Skipping the images, transcribe each record below as it is.

─── Data records ───

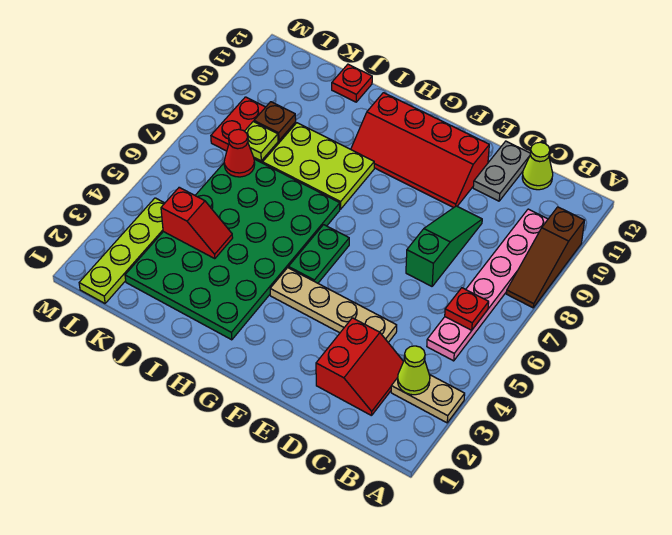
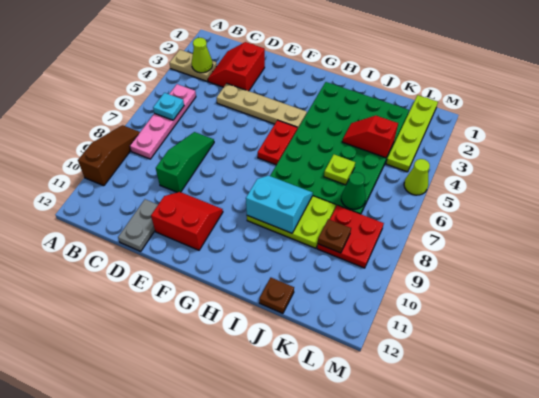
pink 1x6 plate [427,209,548,361] -> pink 1x4 plate [130,84,196,159]
red 1x1 plate [445,288,489,330] -> cyan 1x1 plate [153,93,184,120]
lime 1x1 cone [522,142,553,190] -> lime 1x1 cone moved to [404,159,430,195]
green 1x3 slope [406,206,482,286] -> green 1x3 slope turned to [156,132,214,192]
red 2x4 slope [351,93,489,208] -> red 2x2 slope [151,192,223,250]
green 1x2 plate [289,225,349,283] -> red 1x2 plate [258,120,297,165]
none -> cyan 2x2 slope [246,175,313,233]
red 1x1 plate [332,64,372,102] -> brown 1x1 plate [259,278,294,313]
red 1x1 cone [224,129,255,177] -> green 1x1 cone [341,172,366,209]
lime 1x1 plate [245,122,278,161] -> lime 1x1 plate moved to [324,155,355,185]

───

_Answer area_
pink 1x6 plate [427,209,548,361] -> pink 1x4 plate [130,84,196,159]
red 1x1 plate [445,288,489,330] -> cyan 1x1 plate [153,93,184,120]
lime 1x1 cone [522,142,553,190] -> lime 1x1 cone moved to [404,159,430,195]
green 1x3 slope [406,206,482,286] -> green 1x3 slope turned to [156,132,214,192]
red 2x4 slope [351,93,489,208] -> red 2x2 slope [151,192,223,250]
green 1x2 plate [289,225,349,283] -> red 1x2 plate [258,120,297,165]
none -> cyan 2x2 slope [246,175,313,233]
red 1x1 plate [332,64,372,102] -> brown 1x1 plate [259,278,294,313]
red 1x1 cone [224,129,255,177] -> green 1x1 cone [341,172,366,209]
lime 1x1 plate [245,122,278,161] -> lime 1x1 plate moved to [324,155,355,185]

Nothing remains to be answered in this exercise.